- **Information supplied**:
------------------------------------------------------------------------

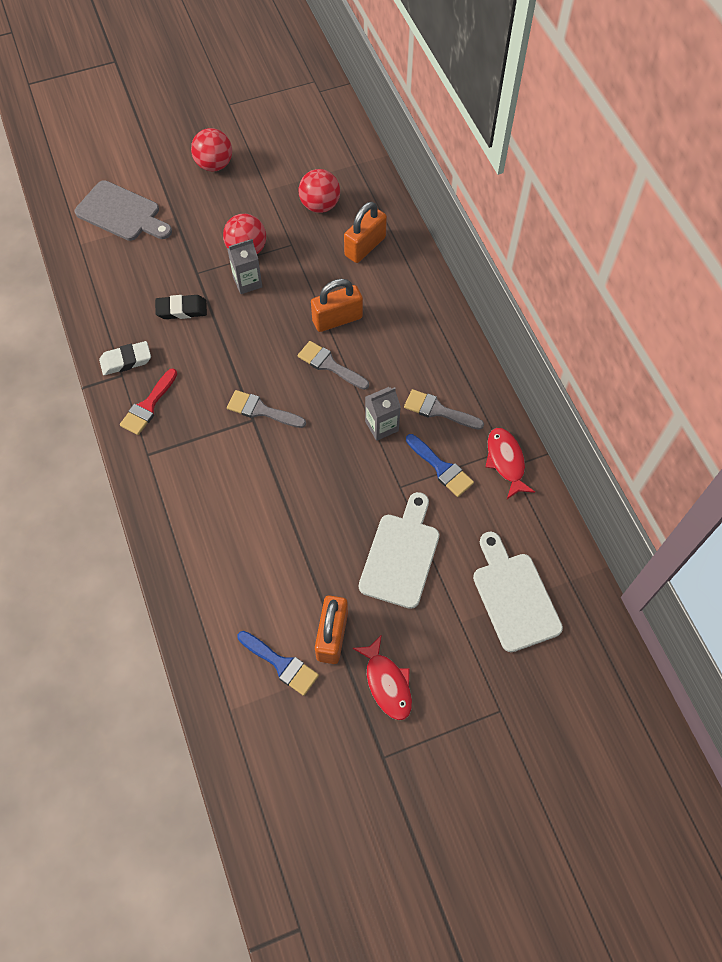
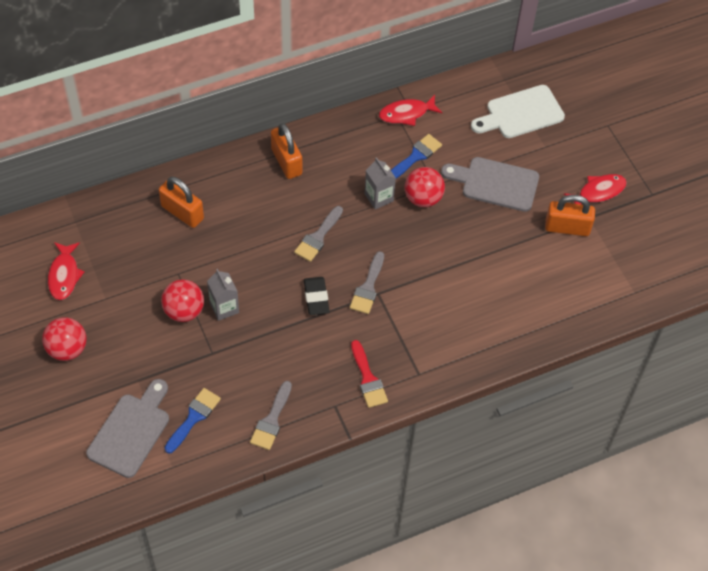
camera: 95 degrees left, 5 degrees down
(126, 360) = (318, 404): white eraser -> none
(148, 406) = (368, 379): red brush -> red brush turned 45 degrees clockwise
(181, 310) = (258, 361): black eraser -> black eraser (316, 298)
(281, 664) = (594, 260): blue brush -> blue brush (194, 417)
(295, 159) = (64, 275): none -> red fish
(320, 205) = (129, 251): red ball -> red ball (423, 198)
(337, 319) = (267, 232): orange padlock -> orange padlock (286, 162)
(401, 555) = (495, 183): white cutting board -> grey cutting board
(438, 410) = (361, 158): grey brush -> grey brush (271, 420)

------------------------------------------------------------------------

- **What is required**:
Go through the lines above and write each one out verbatim, skipping the pictures.

- **Output of the task**:
camera: 95 degrees left, 5 degrees down
(126, 360) = (318, 404): white eraser -> none
(148, 406) = (368, 379): red brush -> red brush turned 45 degrees clockwise
(181, 310) = (258, 361): black eraser -> black eraser (316, 298)
(281, 664) = (594, 260): blue brush -> blue brush (194, 417)
(295, 159) = (64, 275): none -> red fish
(320, 205) = (129, 251): red ball -> red ball (423, 198)
(337, 319) = (267, 232): orange padlock -> orange padlock (286, 162)
(401, 555) = (495, 183): white cutting board -> grey cutting board
(438, 410) = (361, 158): grey brush -> grey brush (271, 420)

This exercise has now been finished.